• _Items from a dataset_:
--- --- ---

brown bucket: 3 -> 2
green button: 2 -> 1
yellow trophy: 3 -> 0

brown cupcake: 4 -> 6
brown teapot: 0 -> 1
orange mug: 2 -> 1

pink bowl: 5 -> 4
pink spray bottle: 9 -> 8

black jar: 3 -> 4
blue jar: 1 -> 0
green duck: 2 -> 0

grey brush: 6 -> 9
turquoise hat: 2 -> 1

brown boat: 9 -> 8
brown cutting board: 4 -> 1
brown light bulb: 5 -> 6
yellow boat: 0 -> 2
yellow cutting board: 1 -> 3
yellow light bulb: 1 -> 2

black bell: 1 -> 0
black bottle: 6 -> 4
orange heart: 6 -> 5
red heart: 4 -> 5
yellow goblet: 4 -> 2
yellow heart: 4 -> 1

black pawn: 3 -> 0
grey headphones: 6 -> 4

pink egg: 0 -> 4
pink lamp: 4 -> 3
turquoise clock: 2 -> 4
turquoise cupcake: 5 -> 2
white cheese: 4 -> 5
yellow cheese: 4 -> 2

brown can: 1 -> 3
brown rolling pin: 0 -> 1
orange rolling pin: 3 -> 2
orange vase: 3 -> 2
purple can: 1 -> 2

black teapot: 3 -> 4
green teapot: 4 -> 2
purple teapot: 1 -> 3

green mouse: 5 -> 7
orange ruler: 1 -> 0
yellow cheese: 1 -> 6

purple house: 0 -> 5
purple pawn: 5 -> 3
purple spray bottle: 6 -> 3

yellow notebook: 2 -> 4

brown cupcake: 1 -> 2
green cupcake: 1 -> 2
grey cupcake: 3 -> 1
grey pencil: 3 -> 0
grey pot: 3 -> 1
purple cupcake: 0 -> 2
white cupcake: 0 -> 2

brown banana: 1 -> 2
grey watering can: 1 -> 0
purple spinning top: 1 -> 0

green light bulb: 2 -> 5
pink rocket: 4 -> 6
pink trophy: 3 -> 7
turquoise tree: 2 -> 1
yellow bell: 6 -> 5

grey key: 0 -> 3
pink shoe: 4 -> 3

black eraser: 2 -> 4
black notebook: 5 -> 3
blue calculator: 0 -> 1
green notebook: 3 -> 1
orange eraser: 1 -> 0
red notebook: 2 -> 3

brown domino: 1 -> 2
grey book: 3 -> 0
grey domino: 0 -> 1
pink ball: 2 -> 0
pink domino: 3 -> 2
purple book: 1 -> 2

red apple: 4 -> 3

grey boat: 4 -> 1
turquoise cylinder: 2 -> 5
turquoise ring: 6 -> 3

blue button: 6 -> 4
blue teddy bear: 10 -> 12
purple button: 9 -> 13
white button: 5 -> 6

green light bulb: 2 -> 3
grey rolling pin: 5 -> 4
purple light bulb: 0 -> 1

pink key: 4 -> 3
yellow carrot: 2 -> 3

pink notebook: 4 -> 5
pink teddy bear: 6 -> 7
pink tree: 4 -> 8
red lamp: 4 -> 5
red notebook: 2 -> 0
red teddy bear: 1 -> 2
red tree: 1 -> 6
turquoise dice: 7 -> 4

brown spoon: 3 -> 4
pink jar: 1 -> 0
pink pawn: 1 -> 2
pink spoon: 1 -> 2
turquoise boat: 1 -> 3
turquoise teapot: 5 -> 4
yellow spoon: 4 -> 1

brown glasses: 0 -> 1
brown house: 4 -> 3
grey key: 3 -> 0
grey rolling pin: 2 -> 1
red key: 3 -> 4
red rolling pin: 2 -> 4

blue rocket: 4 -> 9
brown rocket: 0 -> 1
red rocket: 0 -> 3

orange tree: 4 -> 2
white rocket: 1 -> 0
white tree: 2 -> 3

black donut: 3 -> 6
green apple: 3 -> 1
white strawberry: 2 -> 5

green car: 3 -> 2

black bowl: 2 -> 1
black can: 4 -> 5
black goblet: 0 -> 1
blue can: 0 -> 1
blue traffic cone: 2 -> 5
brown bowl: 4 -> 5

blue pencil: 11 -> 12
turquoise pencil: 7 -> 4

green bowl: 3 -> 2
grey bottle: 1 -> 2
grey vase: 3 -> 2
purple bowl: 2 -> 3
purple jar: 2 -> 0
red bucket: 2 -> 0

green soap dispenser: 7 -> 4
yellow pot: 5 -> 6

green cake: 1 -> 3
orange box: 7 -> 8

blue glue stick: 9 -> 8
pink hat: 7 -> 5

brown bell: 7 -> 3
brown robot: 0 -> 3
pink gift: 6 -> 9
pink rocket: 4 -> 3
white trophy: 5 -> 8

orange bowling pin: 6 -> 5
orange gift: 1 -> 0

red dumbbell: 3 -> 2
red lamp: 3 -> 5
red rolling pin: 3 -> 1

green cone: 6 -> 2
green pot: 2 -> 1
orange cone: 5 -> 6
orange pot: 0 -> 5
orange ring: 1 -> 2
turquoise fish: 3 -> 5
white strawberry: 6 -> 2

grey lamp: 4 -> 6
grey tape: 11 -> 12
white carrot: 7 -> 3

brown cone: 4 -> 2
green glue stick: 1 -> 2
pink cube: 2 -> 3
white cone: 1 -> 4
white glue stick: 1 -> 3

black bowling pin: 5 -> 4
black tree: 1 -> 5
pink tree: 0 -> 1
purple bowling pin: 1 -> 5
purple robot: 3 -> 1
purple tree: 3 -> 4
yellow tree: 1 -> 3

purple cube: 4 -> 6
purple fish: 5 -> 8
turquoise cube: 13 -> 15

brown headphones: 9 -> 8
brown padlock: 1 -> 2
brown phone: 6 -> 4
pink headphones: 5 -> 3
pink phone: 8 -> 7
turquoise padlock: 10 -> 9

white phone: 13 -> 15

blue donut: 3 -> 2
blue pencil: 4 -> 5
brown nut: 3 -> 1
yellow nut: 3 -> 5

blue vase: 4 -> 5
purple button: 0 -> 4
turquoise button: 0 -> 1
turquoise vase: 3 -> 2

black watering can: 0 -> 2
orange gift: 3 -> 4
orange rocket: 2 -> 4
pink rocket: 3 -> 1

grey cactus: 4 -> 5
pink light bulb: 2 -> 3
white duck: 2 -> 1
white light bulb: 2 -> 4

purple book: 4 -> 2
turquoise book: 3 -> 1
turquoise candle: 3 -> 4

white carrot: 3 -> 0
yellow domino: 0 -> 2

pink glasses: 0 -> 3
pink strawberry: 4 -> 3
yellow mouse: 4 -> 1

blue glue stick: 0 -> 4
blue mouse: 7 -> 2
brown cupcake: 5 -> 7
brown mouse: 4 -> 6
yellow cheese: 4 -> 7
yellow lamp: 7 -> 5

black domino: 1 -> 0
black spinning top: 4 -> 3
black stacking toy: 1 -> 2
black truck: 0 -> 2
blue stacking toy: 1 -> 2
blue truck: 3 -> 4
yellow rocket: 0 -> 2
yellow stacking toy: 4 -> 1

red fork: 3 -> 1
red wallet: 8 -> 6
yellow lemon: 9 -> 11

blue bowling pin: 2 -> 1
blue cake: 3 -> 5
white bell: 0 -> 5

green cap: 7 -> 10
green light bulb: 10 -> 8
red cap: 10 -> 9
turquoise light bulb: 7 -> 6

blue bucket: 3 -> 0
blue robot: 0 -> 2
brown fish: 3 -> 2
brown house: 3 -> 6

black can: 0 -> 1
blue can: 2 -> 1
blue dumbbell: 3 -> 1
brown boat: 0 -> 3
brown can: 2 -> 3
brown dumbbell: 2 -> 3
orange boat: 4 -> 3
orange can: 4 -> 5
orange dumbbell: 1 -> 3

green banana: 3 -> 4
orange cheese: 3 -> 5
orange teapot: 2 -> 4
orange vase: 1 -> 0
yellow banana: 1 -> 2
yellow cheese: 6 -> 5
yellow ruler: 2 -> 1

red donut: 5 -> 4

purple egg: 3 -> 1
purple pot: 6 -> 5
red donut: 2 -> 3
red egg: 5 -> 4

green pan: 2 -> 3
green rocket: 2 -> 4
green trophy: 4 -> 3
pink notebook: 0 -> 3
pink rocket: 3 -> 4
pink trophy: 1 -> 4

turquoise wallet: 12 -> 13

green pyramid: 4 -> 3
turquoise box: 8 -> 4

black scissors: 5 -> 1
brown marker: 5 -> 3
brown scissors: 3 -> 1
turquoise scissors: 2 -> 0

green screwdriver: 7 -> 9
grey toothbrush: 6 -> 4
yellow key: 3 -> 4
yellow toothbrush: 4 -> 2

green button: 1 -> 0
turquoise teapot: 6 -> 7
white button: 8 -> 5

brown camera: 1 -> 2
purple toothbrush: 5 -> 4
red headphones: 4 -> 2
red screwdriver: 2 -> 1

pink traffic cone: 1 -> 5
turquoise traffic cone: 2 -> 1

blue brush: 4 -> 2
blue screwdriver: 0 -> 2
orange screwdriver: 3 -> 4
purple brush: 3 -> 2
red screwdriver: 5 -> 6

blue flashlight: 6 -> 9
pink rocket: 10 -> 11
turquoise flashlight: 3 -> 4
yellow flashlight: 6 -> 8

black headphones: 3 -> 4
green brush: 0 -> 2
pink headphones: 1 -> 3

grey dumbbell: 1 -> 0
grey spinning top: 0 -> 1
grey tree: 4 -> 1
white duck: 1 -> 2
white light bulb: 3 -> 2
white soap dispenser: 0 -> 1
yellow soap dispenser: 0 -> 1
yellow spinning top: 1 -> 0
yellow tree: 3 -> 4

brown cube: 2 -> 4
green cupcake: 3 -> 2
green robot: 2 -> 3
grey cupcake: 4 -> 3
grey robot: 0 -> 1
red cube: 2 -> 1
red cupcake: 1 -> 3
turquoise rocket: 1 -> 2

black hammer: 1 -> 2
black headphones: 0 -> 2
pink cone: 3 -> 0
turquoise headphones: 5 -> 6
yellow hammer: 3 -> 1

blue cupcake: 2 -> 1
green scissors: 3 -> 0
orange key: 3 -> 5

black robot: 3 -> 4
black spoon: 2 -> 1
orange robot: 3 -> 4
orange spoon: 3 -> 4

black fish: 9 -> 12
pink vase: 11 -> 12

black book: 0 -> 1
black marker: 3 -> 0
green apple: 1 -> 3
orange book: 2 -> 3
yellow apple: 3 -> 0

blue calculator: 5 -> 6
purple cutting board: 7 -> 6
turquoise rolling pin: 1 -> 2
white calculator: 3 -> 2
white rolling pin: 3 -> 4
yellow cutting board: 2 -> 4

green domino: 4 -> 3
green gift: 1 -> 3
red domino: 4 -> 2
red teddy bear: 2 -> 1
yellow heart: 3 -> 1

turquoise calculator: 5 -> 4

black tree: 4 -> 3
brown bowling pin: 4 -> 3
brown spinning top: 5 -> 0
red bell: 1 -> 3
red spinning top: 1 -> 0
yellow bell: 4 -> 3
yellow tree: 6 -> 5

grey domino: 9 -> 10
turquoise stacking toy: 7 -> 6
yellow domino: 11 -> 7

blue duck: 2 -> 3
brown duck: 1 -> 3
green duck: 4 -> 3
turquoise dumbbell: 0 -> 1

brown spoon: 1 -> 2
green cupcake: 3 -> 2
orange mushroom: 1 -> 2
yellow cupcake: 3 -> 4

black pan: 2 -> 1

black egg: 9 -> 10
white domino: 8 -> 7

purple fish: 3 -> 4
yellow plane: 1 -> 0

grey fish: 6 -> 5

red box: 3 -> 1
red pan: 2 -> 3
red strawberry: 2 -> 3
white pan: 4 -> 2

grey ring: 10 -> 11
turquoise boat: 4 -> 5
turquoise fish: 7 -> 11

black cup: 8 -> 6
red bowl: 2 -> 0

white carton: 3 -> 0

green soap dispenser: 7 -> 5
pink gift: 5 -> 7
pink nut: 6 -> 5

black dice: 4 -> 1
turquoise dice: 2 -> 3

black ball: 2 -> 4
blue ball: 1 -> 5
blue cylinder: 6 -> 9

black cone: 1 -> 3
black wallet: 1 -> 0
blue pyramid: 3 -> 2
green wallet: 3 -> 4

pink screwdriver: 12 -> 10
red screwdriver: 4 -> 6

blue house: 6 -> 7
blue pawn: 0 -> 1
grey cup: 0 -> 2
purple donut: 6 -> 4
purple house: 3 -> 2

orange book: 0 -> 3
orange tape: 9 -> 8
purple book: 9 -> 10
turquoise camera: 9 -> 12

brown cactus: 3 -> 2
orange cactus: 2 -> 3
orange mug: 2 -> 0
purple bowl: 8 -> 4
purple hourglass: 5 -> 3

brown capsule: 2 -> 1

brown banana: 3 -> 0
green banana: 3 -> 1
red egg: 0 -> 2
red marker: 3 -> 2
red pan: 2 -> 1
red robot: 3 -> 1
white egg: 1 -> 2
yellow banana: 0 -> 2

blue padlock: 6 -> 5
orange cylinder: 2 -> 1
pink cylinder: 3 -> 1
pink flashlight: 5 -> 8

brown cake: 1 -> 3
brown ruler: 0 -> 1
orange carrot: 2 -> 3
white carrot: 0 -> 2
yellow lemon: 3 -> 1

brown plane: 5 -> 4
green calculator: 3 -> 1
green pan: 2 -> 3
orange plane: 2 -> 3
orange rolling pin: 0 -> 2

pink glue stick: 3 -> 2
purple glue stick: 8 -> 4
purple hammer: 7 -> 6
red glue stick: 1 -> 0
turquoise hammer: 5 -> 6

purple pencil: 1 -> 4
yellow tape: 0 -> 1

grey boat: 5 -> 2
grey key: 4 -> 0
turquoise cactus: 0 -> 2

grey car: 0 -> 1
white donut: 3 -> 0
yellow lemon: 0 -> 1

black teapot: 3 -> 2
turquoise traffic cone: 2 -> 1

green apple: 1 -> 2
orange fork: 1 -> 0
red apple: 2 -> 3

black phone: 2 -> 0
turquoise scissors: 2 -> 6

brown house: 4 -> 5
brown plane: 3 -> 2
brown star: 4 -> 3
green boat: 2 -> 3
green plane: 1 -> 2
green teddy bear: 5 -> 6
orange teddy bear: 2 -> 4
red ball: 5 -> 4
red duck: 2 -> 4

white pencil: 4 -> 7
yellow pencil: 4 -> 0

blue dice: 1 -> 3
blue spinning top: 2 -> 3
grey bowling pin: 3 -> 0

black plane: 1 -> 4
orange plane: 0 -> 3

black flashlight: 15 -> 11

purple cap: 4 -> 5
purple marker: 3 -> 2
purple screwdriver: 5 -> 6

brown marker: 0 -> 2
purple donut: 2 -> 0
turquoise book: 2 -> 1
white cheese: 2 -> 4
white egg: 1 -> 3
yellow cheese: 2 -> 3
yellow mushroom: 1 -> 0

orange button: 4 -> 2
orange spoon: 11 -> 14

--- --- ---

• _Directive_: Your task is to restate, word for word, only those lines above that fall between the line holding "pink ball: 2 -> 0" and the line holding "white strawberry: 6 -> 2", inclusive.

• _Completed exercise_:
pink ball: 2 -> 0
pink domino: 3 -> 2
purple book: 1 -> 2

red apple: 4 -> 3

grey boat: 4 -> 1
turquoise cylinder: 2 -> 5
turquoise ring: 6 -> 3

blue button: 6 -> 4
blue teddy bear: 10 -> 12
purple button: 9 -> 13
white button: 5 -> 6

green light bulb: 2 -> 3
grey rolling pin: 5 -> 4
purple light bulb: 0 -> 1

pink key: 4 -> 3
yellow carrot: 2 -> 3

pink notebook: 4 -> 5
pink teddy bear: 6 -> 7
pink tree: 4 -> 8
red lamp: 4 -> 5
red notebook: 2 -> 0
red teddy bear: 1 -> 2
red tree: 1 -> 6
turquoise dice: 7 -> 4

brown spoon: 3 -> 4
pink jar: 1 -> 0
pink pawn: 1 -> 2
pink spoon: 1 -> 2
turquoise boat: 1 -> 3
turquoise teapot: 5 -> 4
yellow spoon: 4 -> 1

brown glasses: 0 -> 1
brown house: 4 -> 3
grey key: 3 -> 0
grey rolling pin: 2 -> 1
red key: 3 -> 4
red rolling pin: 2 -> 4

blue rocket: 4 -> 9
brown rocket: 0 -> 1
red rocket: 0 -> 3

orange tree: 4 -> 2
white rocket: 1 -> 0
white tree: 2 -> 3

black donut: 3 -> 6
green apple: 3 -> 1
white strawberry: 2 -> 5

green car: 3 -> 2

black bowl: 2 -> 1
black can: 4 -> 5
black goblet: 0 -> 1
blue can: 0 -> 1
blue traffic cone: 2 -> 5
brown bowl: 4 -> 5

blue pencil: 11 -> 12
turquoise pencil: 7 -> 4

green bowl: 3 -> 2
grey bottle: 1 -> 2
grey vase: 3 -> 2
purple bowl: 2 -> 3
purple jar: 2 -> 0
red bucket: 2 -> 0

green soap dispenser: 7 -> 4
yellow pot: 5 -> 6

green cake: 1 -> 3
orange box: 7 -> 8

blue glue stick: 9 -> 8
pink hat: 7 -> 5

brown bell: 7 -> 3
brown robot: 0 -> 3
pink gift: 6 -> 9
pink rocket: 4 -> 3
white trophy: 5 -> 8

orange bowling pin: 6 -> 5
orange gift: 1 -> 0

red dumbbell: 3 -> 2
red lamp: 3 -> 5
red rolling pin: 3 -> 1

green cone: 6 -> 2
green pot: 2 -> 1
orange cone: 5 -> 6
orange pot: 0 -> 5
orange ring: 1 -> 2
turquoise fish: 3 -> 5
white strawberry: 6 -> 2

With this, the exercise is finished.